_WHAT TO DO_.
Would you quote the material below from its first line through the line containing "262, 569, 320>", exactly and with both ends included?

___ RECORDED DATA ___

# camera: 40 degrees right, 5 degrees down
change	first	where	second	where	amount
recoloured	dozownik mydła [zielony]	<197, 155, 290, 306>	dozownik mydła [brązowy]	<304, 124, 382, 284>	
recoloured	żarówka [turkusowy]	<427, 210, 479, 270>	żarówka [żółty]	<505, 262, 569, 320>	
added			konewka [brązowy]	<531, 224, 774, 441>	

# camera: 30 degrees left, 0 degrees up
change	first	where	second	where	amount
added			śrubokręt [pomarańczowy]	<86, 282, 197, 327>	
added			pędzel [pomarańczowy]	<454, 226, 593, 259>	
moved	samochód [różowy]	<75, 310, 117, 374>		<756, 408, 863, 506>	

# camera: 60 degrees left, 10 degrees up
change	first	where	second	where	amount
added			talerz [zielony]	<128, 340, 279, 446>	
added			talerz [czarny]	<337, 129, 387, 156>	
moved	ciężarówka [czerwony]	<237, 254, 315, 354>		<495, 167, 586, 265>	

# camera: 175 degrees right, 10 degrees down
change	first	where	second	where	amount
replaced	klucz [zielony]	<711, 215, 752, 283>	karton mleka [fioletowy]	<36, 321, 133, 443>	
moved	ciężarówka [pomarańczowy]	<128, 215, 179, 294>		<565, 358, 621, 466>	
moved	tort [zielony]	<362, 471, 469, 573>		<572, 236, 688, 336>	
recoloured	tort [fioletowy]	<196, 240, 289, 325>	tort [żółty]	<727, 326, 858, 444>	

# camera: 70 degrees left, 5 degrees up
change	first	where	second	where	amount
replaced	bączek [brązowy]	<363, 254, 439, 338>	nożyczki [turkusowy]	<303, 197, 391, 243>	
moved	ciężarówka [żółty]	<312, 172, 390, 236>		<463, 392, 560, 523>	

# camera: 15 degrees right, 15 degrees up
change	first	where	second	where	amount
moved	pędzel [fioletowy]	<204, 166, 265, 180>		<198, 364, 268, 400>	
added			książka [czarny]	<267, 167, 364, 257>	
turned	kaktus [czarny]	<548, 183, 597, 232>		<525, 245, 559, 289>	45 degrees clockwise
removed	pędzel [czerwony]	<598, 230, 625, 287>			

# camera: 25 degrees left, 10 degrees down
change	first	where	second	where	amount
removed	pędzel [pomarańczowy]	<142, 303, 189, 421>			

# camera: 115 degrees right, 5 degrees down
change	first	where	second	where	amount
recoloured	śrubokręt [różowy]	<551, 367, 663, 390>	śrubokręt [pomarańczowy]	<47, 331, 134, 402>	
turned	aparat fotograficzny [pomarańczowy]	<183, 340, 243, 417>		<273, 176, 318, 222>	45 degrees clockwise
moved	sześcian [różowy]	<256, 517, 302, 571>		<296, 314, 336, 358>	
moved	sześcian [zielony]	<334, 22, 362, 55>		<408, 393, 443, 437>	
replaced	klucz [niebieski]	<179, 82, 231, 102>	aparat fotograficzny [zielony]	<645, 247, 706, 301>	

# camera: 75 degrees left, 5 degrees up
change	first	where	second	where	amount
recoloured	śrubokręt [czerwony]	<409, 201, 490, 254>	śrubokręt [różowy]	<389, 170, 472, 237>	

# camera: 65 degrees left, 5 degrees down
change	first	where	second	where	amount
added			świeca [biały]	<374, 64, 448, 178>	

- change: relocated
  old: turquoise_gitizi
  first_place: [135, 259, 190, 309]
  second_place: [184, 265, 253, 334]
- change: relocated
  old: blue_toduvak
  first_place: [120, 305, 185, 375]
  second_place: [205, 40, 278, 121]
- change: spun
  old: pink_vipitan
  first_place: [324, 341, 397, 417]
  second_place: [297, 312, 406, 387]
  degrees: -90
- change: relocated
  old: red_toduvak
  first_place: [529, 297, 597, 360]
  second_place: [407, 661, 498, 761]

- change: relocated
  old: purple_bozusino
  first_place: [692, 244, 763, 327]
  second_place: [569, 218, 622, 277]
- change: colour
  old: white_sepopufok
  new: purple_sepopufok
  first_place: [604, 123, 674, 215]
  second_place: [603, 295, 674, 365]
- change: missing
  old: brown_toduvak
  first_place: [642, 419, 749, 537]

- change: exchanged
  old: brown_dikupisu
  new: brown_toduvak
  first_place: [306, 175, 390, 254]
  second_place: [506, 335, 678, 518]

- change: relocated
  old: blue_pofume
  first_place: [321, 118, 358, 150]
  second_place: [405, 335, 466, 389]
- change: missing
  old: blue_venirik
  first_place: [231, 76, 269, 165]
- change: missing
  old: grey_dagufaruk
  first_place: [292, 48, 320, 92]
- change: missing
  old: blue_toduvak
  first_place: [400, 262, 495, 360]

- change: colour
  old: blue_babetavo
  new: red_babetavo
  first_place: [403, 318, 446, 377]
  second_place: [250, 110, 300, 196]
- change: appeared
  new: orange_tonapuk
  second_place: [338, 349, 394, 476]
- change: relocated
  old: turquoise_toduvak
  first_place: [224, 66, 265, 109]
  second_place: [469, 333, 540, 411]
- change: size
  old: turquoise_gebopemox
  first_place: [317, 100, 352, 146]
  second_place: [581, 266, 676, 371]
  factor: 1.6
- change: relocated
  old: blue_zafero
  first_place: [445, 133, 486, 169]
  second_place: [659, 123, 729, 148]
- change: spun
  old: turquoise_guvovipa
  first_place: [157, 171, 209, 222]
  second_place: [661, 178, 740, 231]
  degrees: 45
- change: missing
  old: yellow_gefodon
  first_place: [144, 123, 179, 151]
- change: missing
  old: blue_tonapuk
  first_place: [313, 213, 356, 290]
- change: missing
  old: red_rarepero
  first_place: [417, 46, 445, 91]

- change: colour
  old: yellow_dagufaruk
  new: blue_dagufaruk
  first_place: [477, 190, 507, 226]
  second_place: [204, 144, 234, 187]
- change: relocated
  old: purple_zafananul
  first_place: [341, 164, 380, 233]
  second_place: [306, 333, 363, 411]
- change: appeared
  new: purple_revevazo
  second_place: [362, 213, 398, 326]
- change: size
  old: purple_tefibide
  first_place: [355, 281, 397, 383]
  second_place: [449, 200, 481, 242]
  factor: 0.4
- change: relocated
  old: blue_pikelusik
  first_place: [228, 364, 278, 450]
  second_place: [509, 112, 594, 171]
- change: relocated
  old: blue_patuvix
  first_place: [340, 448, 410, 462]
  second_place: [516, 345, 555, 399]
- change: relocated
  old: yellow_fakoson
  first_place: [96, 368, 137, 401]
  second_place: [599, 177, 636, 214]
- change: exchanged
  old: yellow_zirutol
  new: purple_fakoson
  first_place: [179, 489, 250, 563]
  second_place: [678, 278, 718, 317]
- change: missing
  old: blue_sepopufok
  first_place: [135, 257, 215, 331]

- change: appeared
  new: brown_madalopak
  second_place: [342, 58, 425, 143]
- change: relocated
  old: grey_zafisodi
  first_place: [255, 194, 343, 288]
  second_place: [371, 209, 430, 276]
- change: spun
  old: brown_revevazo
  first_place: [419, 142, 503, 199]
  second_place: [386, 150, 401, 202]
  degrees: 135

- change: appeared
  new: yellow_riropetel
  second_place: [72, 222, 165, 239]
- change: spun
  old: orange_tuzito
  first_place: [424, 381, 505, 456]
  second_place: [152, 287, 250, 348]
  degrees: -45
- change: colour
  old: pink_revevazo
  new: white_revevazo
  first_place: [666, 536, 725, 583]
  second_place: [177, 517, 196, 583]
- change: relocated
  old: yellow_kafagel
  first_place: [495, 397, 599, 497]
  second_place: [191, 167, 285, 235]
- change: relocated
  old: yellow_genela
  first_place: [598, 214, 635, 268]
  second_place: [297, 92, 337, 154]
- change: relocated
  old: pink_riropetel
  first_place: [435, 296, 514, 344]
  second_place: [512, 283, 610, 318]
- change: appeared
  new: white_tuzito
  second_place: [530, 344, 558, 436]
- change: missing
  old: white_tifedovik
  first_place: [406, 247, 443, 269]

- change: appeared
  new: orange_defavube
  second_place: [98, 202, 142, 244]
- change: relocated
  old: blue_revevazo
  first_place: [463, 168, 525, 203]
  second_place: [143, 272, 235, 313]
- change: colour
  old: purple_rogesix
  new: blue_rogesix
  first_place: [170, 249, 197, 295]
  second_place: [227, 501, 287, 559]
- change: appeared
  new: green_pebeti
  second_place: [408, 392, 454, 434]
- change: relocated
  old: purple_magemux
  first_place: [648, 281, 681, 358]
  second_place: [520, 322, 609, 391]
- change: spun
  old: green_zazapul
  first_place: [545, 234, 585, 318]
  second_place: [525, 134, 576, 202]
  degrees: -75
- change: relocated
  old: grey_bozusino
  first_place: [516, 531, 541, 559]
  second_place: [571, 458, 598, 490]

___

_ANSWER BOX_.
# camera: 40 degrees right, 5 degrees down
change	first	where	second	where	amount
recoloured	dozownik mydła [zielony]	<197, 155, 290, 306>	dozownik mydła [brązowy]	<304, 124, 382, 284>	
recoloured	żarówka [turkusowy]	<427, 210, 479, 270>	żarówka [żółty]	<505, 262, 569, 320>	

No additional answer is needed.